TASK TO COMPLETE. The required output is the line that contains "189, 887, 250" through the last line of the data, retyped verbatim and with nothing added.

DATA SEGMENT.
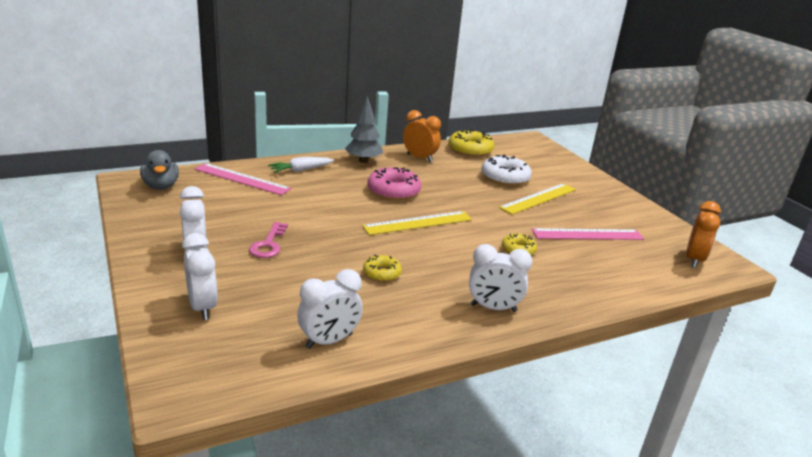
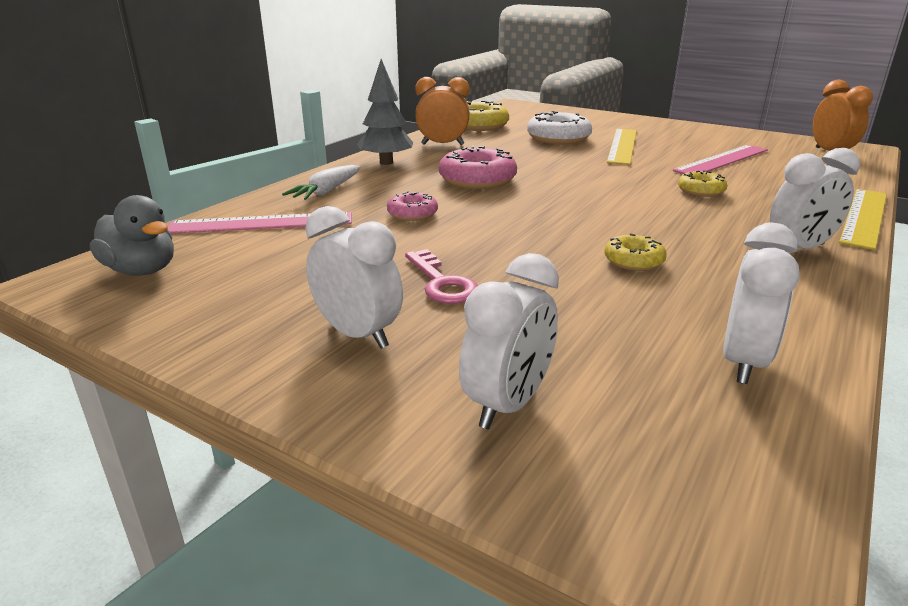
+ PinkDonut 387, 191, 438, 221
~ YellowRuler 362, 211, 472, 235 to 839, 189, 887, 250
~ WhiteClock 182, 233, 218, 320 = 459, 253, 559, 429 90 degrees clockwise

SOLUTION FOR THIS TASK.
~ YellowRuler 362, 211, 472, 235 to 839, 189, 887, 250
~ WhiteClock 182, 233, 218, 320 = 459, 253, 559, 429 90 degrees clockwise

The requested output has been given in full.